_What to produce:_
Please find every line of the listing below where "azul" occurs and copy it.

_Dataset excerpt:_
++++++++++++++++++++
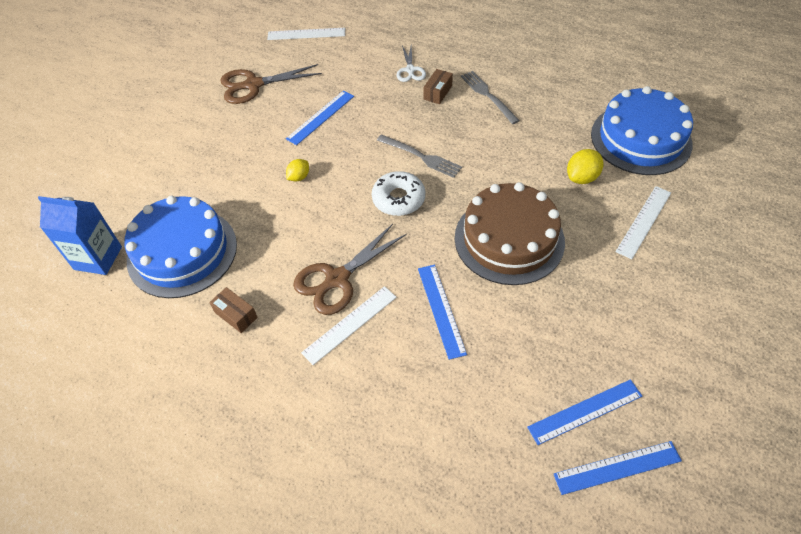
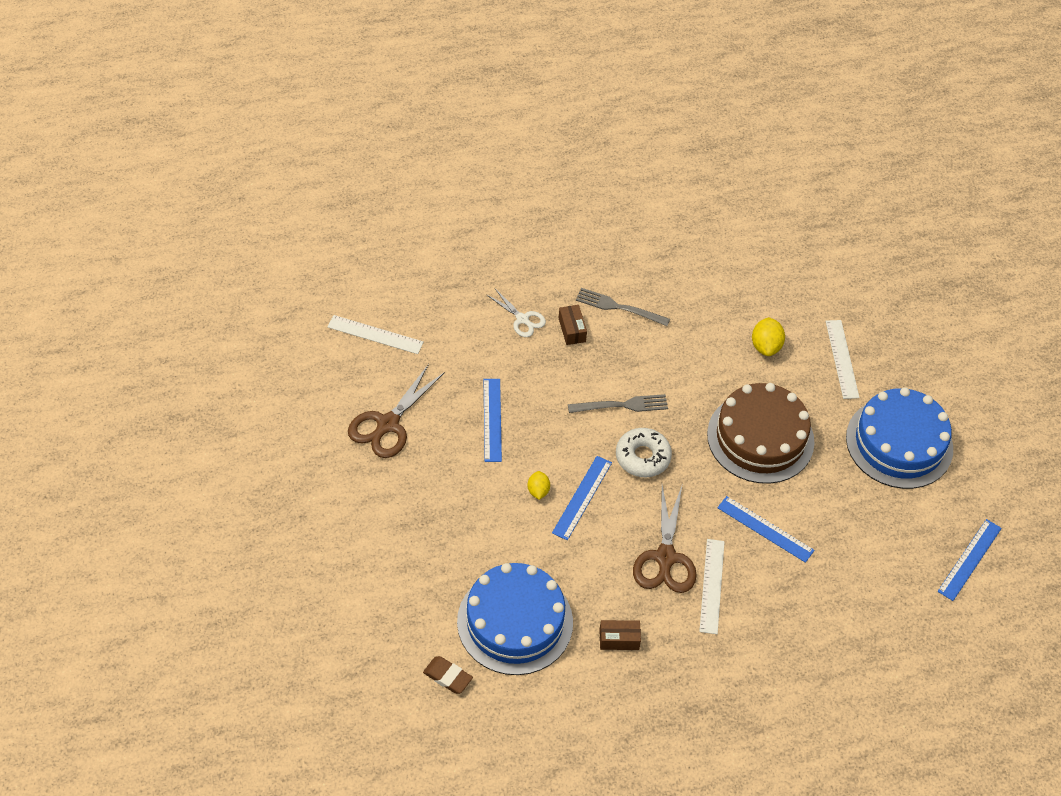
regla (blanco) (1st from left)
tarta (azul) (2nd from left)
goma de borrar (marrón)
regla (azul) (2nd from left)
++++++++++++++++++++
_Result of this task:_
tarta (azul) (2nd from left)
regla (azul) (2nd from left)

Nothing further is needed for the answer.